__Problem description__. Check every line of the data below for the string "vuvabugix", and copy the ones that hold it.

__Data provided__.
****************
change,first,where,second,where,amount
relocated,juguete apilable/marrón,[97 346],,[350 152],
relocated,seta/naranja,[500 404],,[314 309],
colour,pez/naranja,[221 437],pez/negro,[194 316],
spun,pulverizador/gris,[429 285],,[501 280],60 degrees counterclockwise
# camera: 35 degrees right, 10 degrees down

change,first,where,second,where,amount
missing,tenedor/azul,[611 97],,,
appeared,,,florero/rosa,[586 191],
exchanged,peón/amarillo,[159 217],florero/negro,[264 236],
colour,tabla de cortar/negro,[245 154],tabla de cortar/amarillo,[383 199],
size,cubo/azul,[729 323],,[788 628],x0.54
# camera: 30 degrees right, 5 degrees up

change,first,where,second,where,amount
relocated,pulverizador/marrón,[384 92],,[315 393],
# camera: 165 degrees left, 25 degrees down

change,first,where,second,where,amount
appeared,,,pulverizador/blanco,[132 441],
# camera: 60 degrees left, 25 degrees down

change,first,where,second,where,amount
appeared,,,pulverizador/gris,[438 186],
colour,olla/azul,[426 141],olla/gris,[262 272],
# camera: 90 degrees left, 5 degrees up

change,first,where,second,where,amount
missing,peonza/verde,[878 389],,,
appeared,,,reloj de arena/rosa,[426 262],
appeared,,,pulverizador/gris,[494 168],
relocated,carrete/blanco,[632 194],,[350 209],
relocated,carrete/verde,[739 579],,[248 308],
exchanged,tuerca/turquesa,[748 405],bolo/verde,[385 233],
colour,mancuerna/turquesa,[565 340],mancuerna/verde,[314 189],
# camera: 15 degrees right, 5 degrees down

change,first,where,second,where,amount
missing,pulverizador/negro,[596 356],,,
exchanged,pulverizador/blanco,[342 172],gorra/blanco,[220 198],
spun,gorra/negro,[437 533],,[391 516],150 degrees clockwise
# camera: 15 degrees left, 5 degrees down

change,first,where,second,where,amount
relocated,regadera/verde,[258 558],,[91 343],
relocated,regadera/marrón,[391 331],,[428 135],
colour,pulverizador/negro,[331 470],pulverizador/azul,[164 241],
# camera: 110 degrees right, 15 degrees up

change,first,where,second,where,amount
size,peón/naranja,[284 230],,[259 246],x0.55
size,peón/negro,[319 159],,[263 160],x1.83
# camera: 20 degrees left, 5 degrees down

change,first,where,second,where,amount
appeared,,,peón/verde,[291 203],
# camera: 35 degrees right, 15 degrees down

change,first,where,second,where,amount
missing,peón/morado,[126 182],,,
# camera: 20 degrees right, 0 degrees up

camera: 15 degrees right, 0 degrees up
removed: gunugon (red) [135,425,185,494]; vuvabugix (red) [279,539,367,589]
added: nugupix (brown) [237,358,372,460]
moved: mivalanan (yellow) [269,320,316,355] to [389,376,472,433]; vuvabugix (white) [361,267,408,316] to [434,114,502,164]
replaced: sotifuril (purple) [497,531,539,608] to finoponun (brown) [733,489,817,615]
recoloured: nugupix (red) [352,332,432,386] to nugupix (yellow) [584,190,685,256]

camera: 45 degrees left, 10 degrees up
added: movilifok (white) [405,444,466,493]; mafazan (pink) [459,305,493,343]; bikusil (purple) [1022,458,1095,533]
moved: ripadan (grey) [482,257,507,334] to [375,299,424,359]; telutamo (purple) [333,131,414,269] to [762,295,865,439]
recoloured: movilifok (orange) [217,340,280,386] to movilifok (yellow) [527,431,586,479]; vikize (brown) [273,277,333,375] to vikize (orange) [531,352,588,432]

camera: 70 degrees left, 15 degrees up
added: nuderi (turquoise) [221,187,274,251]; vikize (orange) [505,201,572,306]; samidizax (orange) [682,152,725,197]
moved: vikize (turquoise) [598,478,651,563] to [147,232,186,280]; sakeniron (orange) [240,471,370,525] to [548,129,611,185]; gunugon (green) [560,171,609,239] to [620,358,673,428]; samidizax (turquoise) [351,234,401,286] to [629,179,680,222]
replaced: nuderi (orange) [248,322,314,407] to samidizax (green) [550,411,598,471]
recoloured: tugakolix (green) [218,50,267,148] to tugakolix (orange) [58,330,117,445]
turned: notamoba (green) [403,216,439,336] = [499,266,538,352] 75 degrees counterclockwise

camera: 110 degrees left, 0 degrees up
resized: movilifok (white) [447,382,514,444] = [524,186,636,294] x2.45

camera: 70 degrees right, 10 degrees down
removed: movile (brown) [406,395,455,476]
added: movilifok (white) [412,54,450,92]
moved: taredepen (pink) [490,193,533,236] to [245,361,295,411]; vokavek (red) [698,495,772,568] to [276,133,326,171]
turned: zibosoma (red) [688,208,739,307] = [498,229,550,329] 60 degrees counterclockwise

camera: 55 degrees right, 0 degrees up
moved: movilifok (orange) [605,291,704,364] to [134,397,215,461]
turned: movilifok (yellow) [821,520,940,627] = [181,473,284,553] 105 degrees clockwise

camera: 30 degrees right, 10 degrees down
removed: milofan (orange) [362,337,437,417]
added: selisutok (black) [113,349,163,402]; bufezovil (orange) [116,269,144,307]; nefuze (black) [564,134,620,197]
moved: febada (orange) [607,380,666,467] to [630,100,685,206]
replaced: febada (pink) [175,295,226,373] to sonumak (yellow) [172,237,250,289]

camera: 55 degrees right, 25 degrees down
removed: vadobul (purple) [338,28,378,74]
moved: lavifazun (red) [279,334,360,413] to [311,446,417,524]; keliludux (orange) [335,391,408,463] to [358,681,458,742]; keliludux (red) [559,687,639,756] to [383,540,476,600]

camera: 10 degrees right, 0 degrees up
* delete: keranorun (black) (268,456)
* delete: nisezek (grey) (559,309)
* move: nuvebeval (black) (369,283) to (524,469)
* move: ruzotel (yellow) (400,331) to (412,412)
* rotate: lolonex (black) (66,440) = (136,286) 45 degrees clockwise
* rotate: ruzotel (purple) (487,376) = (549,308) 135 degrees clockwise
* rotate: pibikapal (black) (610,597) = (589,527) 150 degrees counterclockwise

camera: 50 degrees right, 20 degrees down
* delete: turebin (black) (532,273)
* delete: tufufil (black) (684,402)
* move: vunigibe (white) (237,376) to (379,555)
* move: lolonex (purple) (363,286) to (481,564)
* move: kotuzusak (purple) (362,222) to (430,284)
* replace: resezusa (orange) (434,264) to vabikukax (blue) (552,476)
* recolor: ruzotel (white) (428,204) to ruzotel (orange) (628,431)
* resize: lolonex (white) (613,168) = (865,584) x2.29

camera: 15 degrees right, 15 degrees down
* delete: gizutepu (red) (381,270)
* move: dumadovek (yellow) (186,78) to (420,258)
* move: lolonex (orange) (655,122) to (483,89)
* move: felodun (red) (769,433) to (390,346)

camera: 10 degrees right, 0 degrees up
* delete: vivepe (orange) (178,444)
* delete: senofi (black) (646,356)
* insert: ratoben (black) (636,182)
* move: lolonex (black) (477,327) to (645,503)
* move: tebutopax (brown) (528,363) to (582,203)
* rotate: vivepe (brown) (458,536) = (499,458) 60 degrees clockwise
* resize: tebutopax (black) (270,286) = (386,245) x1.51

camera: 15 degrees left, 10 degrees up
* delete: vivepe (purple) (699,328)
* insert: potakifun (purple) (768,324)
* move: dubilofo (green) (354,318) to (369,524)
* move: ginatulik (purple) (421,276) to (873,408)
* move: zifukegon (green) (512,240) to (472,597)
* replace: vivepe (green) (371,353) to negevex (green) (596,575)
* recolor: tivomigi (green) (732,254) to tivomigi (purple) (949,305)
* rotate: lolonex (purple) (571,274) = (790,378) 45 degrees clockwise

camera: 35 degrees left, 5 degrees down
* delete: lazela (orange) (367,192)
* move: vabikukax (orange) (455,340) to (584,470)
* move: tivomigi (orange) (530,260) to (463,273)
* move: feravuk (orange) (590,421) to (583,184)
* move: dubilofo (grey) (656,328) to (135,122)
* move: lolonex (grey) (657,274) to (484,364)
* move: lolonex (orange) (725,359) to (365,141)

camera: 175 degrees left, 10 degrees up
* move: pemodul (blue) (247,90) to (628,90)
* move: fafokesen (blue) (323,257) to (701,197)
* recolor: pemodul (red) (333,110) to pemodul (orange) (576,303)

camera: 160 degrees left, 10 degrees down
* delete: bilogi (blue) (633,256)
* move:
****************
__Your solution__.
removed: gunugon (red) [135,425,185,494]; vuvabugix (red) [279,539,367,589]
moved: mivalanan (yellow) [269,320,316,355] to [389,376,472,433]; vuvabugix (white) [361,267,408,316] to [434,114,502,164]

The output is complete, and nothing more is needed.